Requirement:
Return the records in full, exactly as given.

(Contour annotation records)
________________________________________

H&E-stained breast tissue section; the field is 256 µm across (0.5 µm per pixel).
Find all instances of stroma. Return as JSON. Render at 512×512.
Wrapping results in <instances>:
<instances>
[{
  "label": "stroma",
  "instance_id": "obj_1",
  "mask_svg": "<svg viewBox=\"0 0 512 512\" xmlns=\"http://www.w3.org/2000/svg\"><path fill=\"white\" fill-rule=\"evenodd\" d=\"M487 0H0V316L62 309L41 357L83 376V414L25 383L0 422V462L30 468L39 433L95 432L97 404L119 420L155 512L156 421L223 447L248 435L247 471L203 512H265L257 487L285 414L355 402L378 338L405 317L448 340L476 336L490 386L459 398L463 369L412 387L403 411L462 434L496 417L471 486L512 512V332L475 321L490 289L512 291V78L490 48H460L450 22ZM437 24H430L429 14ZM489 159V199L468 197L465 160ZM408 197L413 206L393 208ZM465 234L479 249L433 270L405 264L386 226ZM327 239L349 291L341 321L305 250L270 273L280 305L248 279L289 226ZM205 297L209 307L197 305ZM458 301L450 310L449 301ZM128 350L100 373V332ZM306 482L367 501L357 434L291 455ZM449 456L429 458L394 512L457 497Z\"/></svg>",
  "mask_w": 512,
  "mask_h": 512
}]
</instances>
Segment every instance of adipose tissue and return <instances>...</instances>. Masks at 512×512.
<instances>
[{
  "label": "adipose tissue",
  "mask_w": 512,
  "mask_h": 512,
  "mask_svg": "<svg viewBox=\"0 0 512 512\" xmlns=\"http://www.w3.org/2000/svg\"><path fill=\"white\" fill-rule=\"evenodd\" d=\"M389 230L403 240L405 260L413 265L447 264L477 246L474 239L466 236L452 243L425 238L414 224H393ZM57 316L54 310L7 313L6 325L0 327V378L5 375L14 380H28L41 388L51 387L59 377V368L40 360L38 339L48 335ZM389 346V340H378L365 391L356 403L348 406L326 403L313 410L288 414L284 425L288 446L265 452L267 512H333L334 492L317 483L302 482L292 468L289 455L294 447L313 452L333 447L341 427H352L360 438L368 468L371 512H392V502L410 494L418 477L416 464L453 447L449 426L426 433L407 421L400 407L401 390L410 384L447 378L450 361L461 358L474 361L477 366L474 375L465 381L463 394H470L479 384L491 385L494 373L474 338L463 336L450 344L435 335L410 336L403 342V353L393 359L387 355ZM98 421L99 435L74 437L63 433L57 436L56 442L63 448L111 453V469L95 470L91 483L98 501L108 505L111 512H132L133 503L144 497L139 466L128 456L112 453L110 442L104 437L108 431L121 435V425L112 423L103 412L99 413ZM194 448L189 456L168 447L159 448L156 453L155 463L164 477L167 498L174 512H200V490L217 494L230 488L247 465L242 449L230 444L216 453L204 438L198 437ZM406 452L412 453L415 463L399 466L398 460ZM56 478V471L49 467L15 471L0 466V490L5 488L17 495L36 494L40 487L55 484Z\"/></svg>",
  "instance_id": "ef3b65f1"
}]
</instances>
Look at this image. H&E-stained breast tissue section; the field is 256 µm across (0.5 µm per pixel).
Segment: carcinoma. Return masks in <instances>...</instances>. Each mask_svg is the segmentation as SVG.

________________________________________

Result for this task:
H&E-stained breast tissue section; the field is 256 µm across (0.5 µm per pixel).
Find all instances of stroma. Return as JSON. Render at 512×512.
Wrapping results in <instances>:
<instances>
[{
  "label": "stroma",
  "instance_id": "obj_1",
  "mask_svg": "<svg viewBox=\"0 0 512 512\" xmlns=\"http://www.w3.org/2000/svg\"><path fill=\"white\" fill-rule=\"evenodd\" d=\"M487 0H0V316L62 309L41 357L83 376V414L25 383L0 422V462L30 468L39 433L95 432L97 404L119 420L155 512L156 421L223 447L248 435L247 471L203 512H265L257 487L285 414L355 402L378 338L405 317L448 340L476 336L490 386L459 398L463 369L412 387L403 411L462 434L496 417L471 486L512 512V332L475 321L490 289L512 291V78L490 48H460L450 22ZM437 24H430L429 14ZM489 159V199L468 197L465 160ZM408 197L413 206L393 208ZM465 234L479 249L433 270L405 264L386 226ZM327 239L349 291L341 321L305 250L270 273L280 305L248 279L289 226ZM205 297L209 307L197 305ZM458 301L450 310L449 301ZM128 350L100 373V332ZM306 482L367 501L357 434L291 455ZM449 456L429 458L394 512L457 497Z\"/></svg>",
  "mask_w": 512,
  "mask_h": 512
}]
</instances>
Segment every instance of adipose tissue and return <instances>...</instances>. Masks at 512×512.
<instances>
[{
  "label": "adipose tissue",
  "mask_w": 512,
  "mask_h": 512,
  "mask_svg": "<svg viewBox=\"0 0 512 512\" xmlns=\"http://www.w3.org/2000/svg\"><path fill=\"white\" fill-rule=\"evenodd\" d=\"M389 230L403 240L405 260L413 265L447 264L477 246L474 239L466 236L452 243L425 238L414 224H393ZM57 316L54 310L7 313L6 325L0 327V378L5 375L14 380H28L41 388L51 387L59 377V368L40 360L38 339L48 335ZM389 346V340H378L365 391L356 403L348 406L326 403L313 410L288 414L284 425L288 446L265 452L267 512H333L334 492L317 483L302 482L292 468L289 455L294 447L313 452L333 447L341 427H352L360 438L368 468L371 512H392V502L410 494L418 477L416 464L453 447L449 426L426 433L407 421L400 407L401 390L410 384L447 378L450 361L461 358L474 361L477 366L474 375L465 381L463 394H470L479 384L491 385L494 373L474 338L463 336L450 344L435 335L410 336L403 342V353L393 359L387 355ZM98 421L99 435L74 437L63 433L57 436L56 442L63 448L111 453V469L95 470L91 483L98 501L108 505L111 512H132L133 503L144 497L139 466L128 456L112 453L110 442L104 437L108 431L121 435V425L112 423L103 412L99 413ZM194 448L189 456L168 447L159 448L156 453L155 463L164 477L167 498L174 512H200V490L217 494L230 488L247 465L242 449L230 444L216 453L204 438L198 437ZM406 452L412 453L415 463L399 466L398 460ZM56 478V471L49 467L15 471L0 466V490L5 488L17 495L36 494L40 487L55 484Z\"/></svg>",
  "instance_id": "ef3b65f1"
}]
</instances>
Look at this image. H&E-stained breast tissue section; the field is 256 µm across (0.5 µm per pixel).
Segment: carcinoma. Return masks in <instances>...</instances>. Each mask_svg is the segmentation as SVG.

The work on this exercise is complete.